▶ Source records:
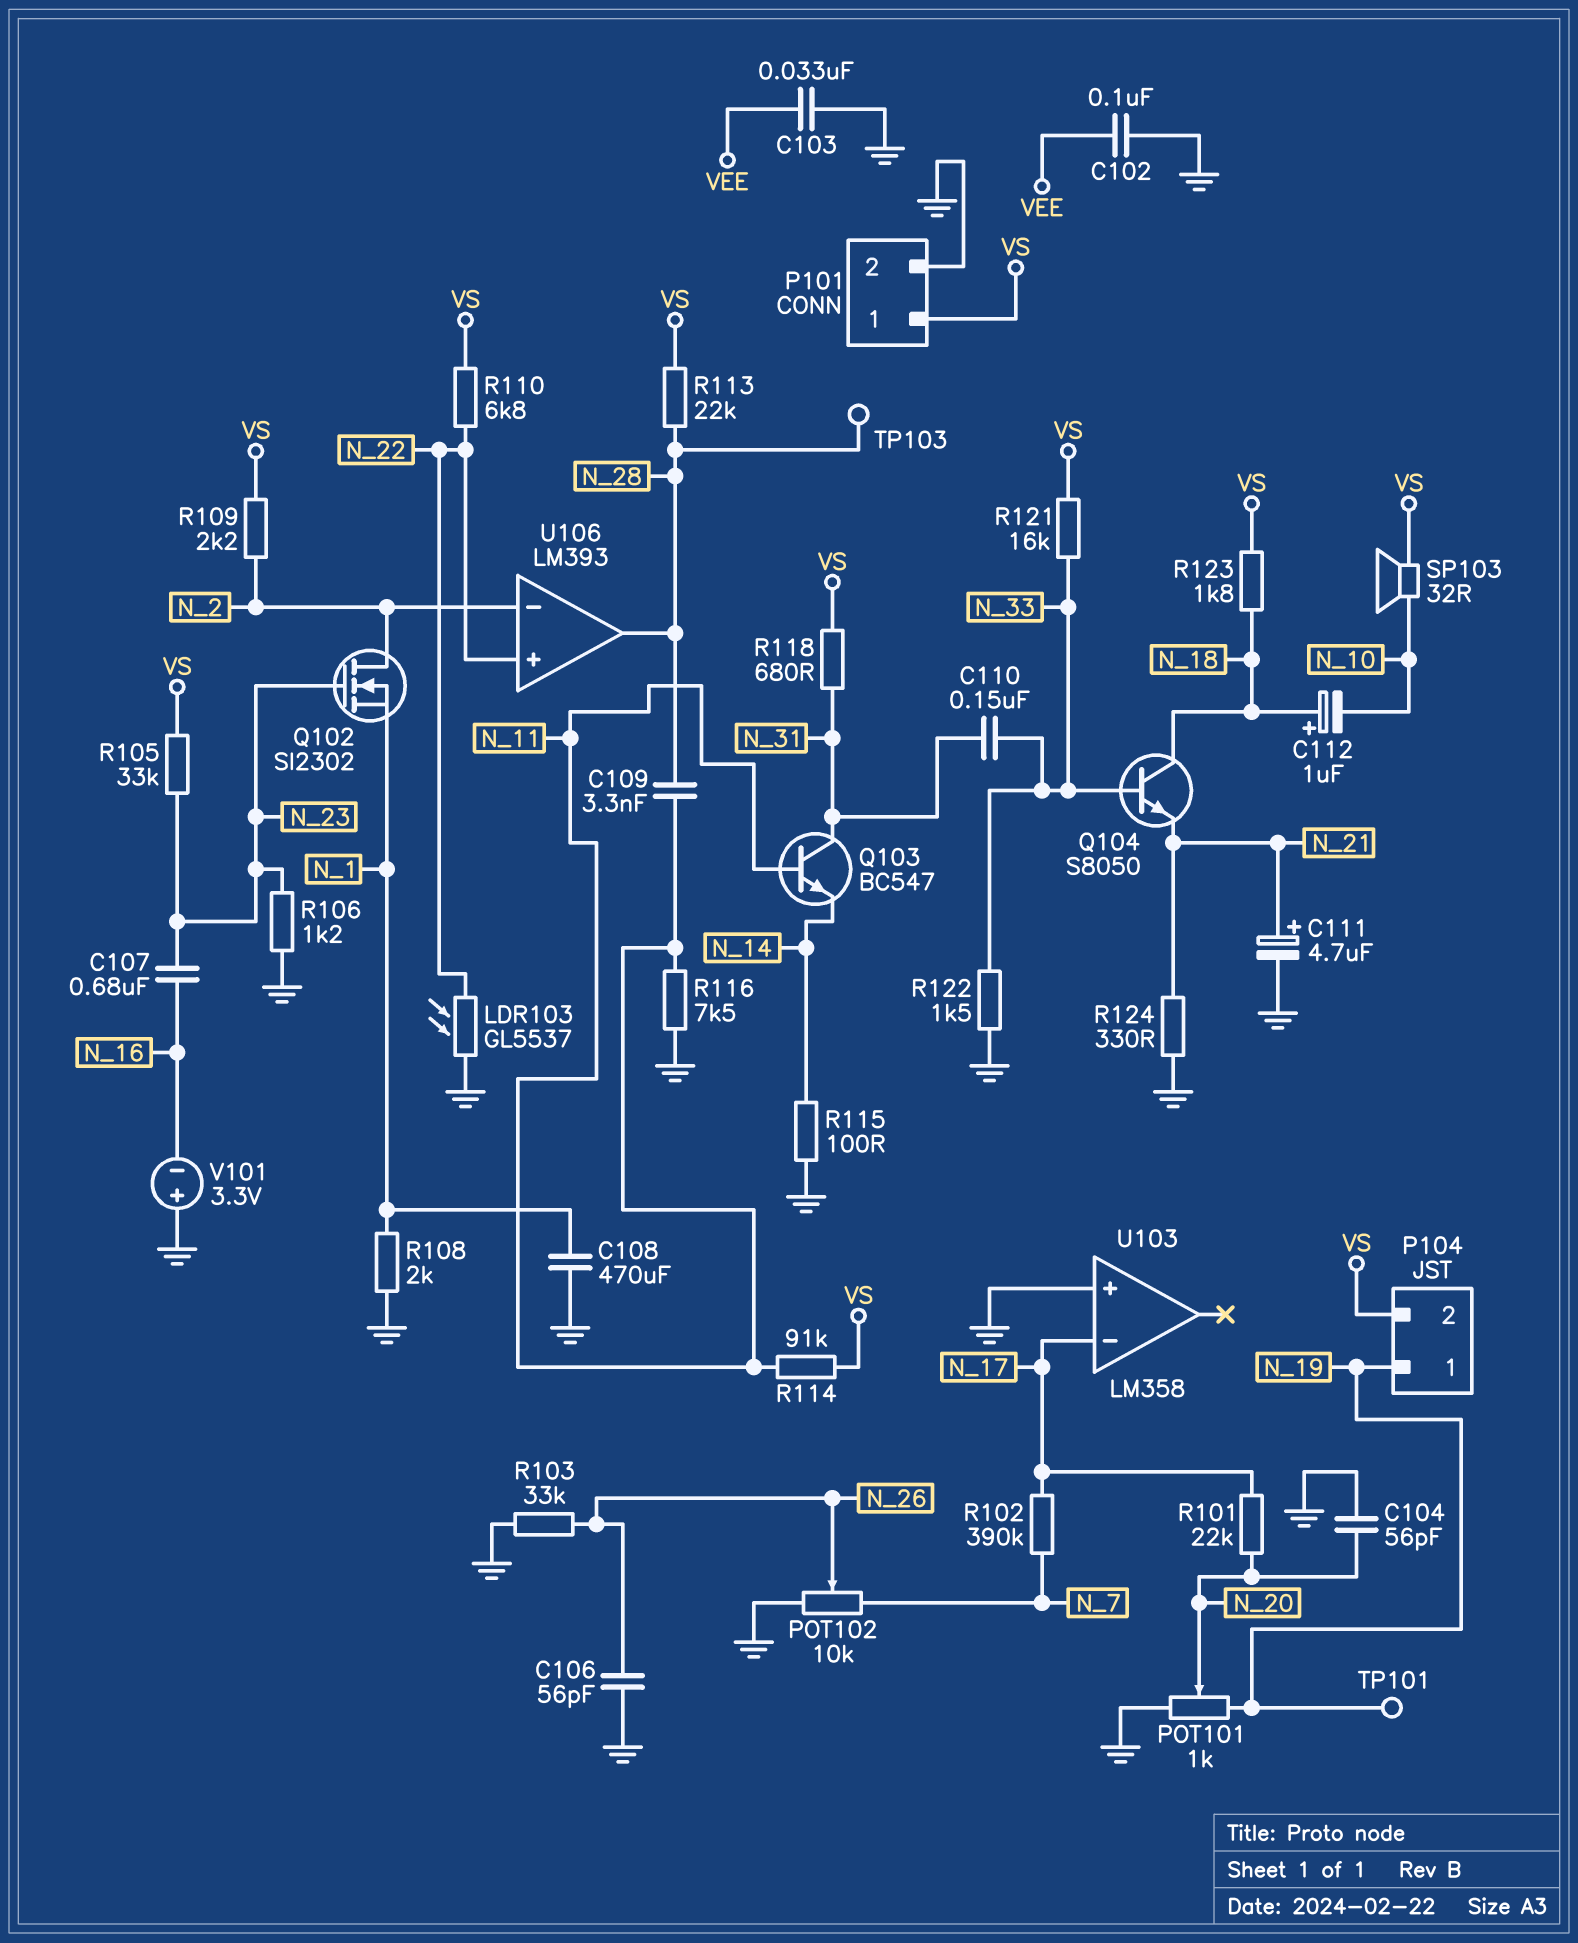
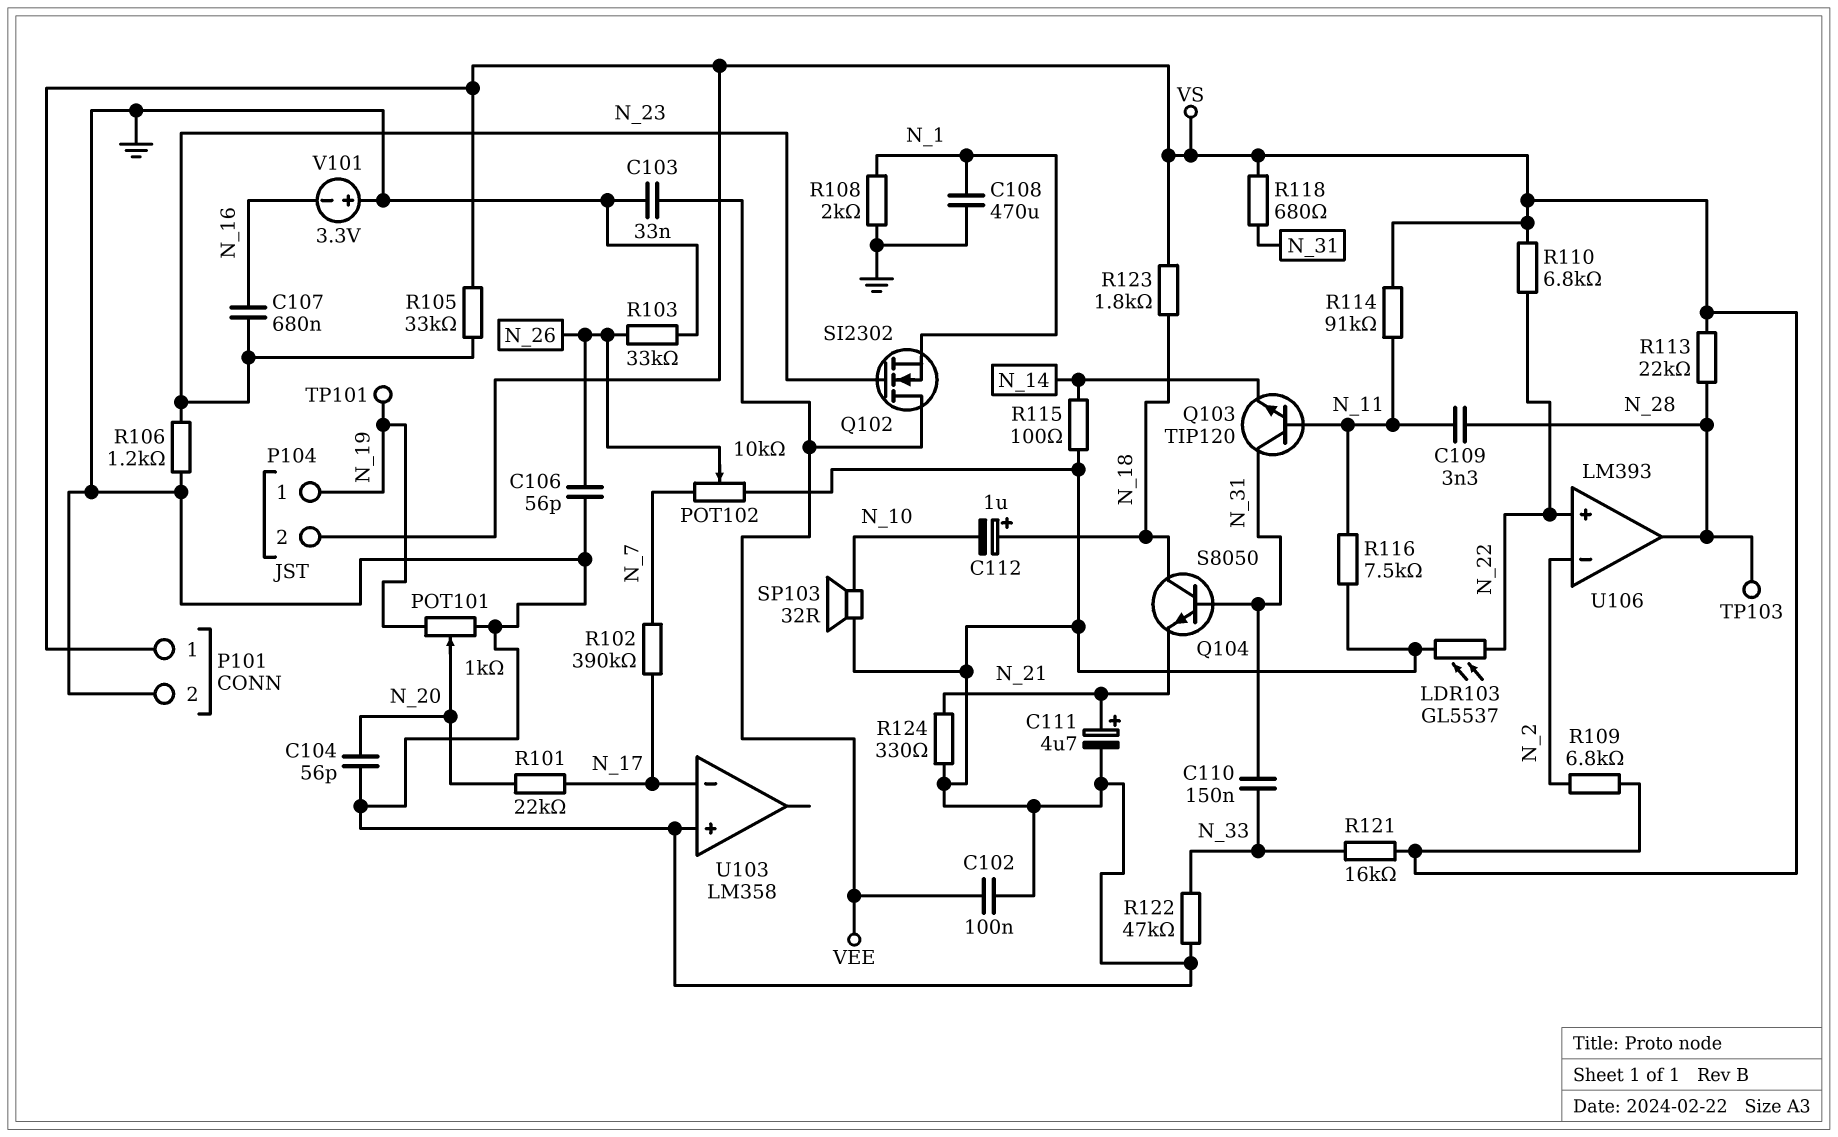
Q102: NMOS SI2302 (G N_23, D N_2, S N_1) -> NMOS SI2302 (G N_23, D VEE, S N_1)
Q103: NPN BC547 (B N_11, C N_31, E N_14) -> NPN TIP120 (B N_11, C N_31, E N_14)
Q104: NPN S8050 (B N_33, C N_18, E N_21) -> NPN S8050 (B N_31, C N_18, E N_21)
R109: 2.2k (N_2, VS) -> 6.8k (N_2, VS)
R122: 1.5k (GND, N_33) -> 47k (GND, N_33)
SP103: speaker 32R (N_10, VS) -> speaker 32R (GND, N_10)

* * *

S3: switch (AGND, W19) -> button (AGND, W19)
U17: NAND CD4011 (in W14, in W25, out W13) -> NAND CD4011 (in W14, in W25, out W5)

▶ What you need to do: Restate word for word only the lines above from the line containing "S3: switch (AGND, W19) -> button (AGND, W19)" to the line containing "U17: NAND CD4011", both of them included.

▶ Answer to this problem:
S3: switch (AGND, W19) -> button (AGND, W19)
U17: NAND CD4011 (in W14, in W25, out W13) -> NAND CD4011 (in W14, in W25, out W5)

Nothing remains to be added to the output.